• **ASSIGNMENT**
The required output is the exact run of lines below that opens at the line with "gray semicircle: (90, 43) -> (99, 32), moved" and closes at the line with "gray ellipse: (384, 573)".

• **EXERCISE DATA**
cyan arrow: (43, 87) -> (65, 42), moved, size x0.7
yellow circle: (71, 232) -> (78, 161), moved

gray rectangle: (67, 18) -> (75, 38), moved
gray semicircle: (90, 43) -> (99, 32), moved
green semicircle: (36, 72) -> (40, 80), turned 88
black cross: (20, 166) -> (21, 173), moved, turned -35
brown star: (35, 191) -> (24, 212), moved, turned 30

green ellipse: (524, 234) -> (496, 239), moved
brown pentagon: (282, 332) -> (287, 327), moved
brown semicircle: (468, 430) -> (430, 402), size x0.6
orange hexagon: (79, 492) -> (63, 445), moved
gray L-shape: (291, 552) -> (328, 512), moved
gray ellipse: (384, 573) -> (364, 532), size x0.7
* * *
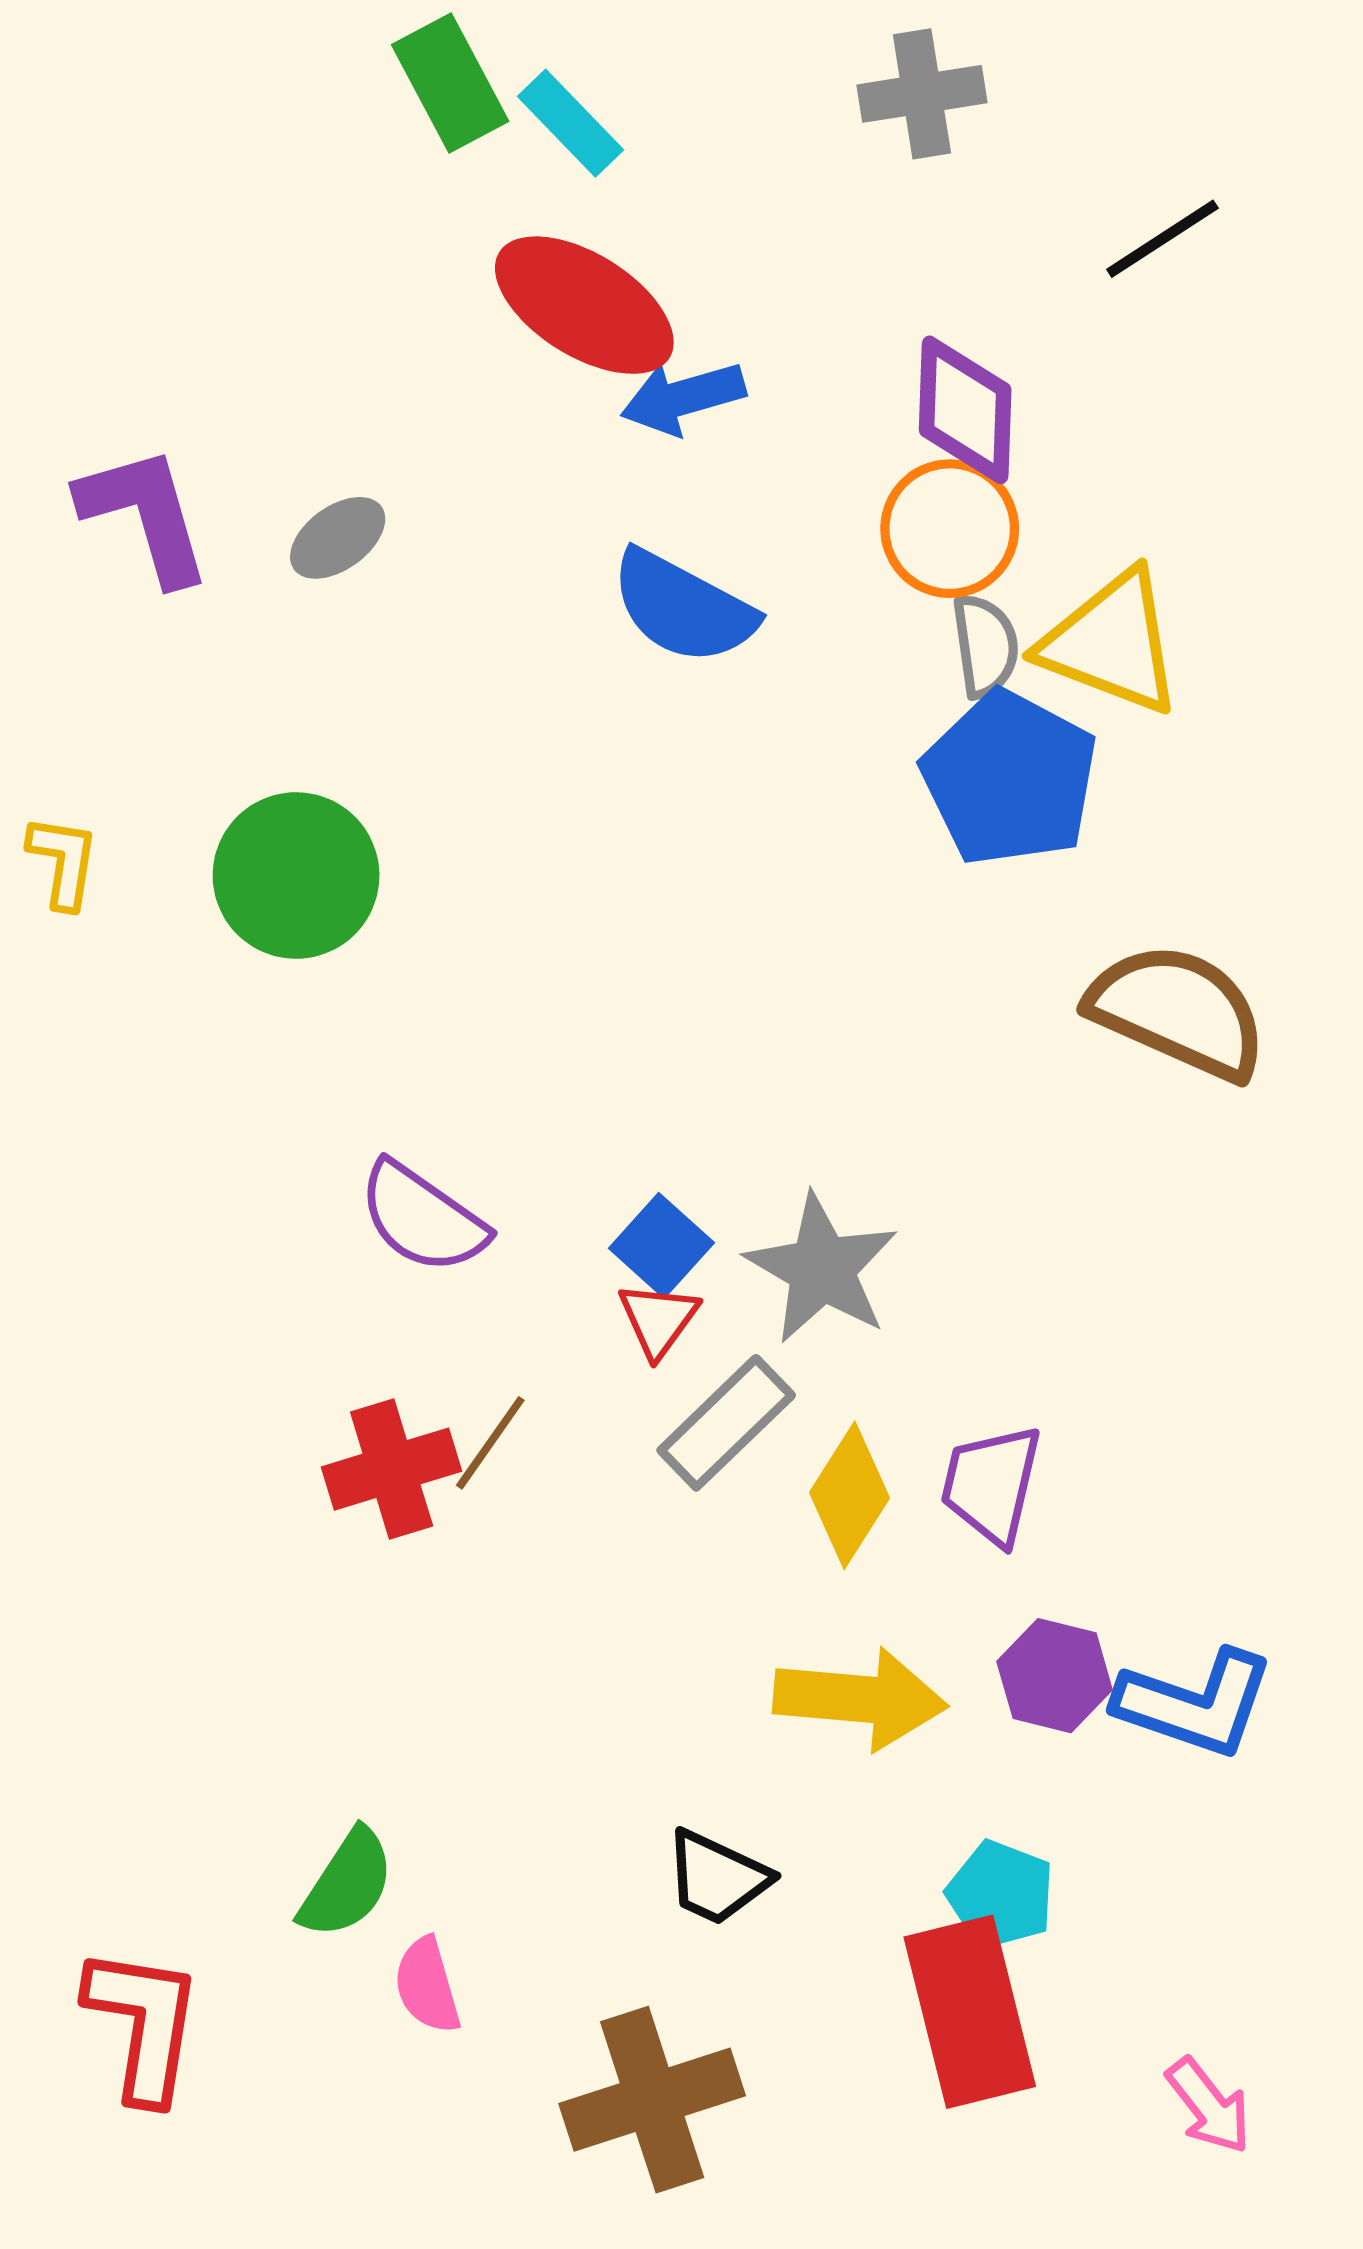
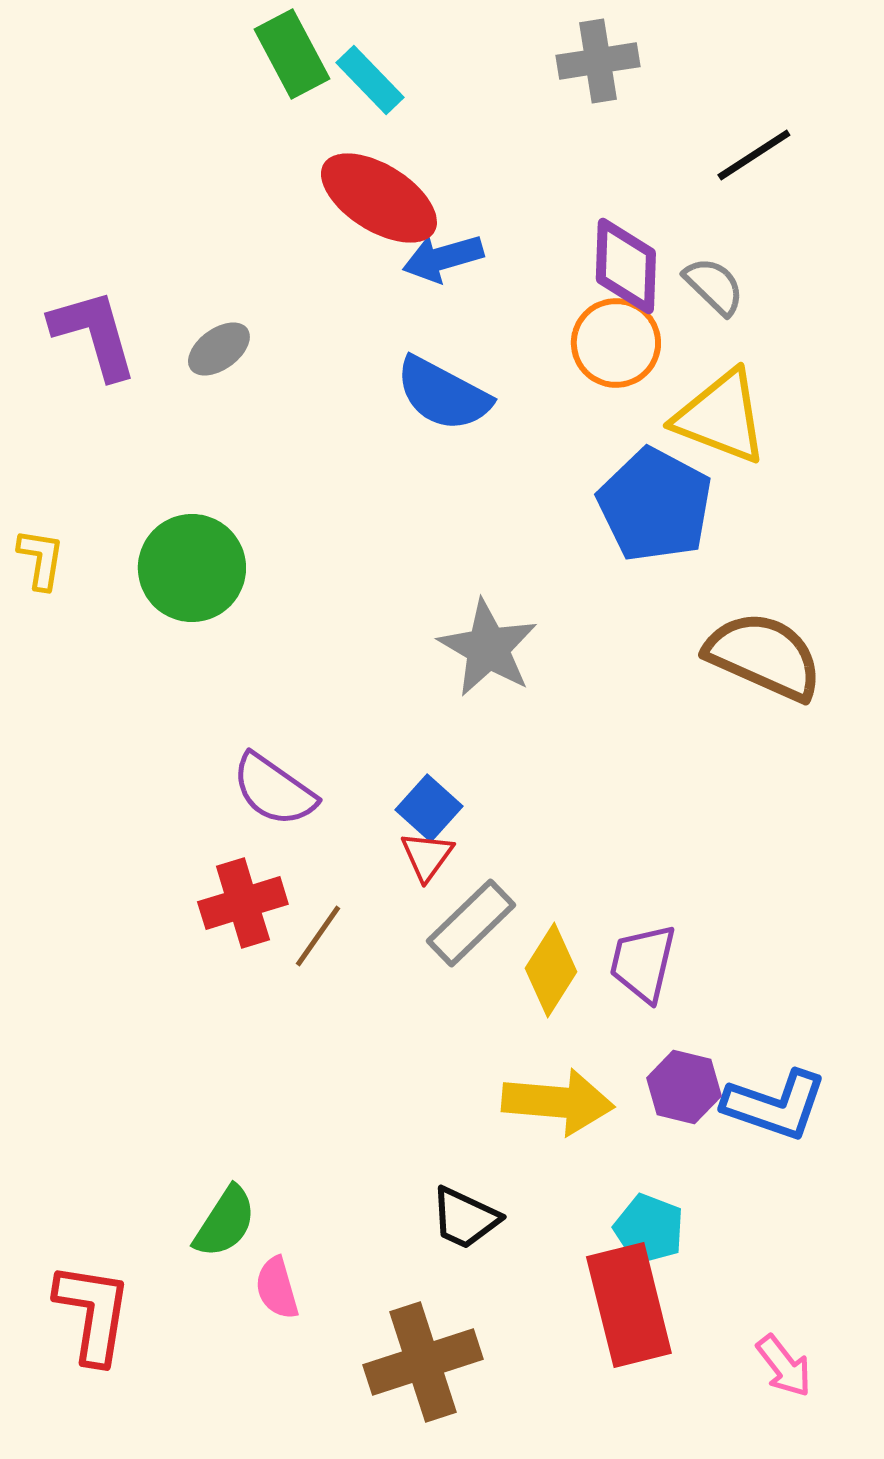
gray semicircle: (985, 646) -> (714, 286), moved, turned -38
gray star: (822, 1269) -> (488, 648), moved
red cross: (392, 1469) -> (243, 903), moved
--
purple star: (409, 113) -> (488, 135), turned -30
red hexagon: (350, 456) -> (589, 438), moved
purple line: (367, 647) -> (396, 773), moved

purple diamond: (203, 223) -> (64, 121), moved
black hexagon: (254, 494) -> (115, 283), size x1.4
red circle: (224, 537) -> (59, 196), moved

• **YOUR SOLUTION**
gray semicircle: (90, 43) -> (99, 32), moved
green semicircle: (36, 72) -> (40, 80), turned 88
black cross: (20, 166) -> (21, 173), moved, turned -35
brown star: (35, 191) -> (24, 212), moved, turned 30

green ellipse: (524, 234) -> (496, 239), moved
brown pentagon: (282, 332) -> (287, 327), moved
brown semicircle: (468, 430) -> (430, 402), size x0.6
orange hexagon: (79, 492) -> (63, 445), moved
gray L-shape: (291, 552) -> (328, 512), moved
gray ellipse: (384, 573) -> (364, 532), size x0.7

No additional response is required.